[Extracted entries]

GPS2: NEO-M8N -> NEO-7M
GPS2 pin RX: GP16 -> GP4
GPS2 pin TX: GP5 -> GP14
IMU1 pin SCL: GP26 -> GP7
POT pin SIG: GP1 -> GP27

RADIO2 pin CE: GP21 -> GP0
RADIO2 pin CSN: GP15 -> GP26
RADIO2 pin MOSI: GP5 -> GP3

[Description of the task] Going line by line, set down the data above exactly as given.

[Task output]
GPS2: NEO-M8N -> NEO-7M
GPS2 pin RX: GP16 -> GP4
GPS2 pin TX: GP5 -> GP14
IMU1 pin SCL: GP26 -> GP7
POT pin SIG: GP1 -> GP27

RADIO2 pin CE: GP21 -> GP0
RADIO2 pin CSN: GP15 -> GP26
RADIO2 pin MOSI: GP5 -> GP3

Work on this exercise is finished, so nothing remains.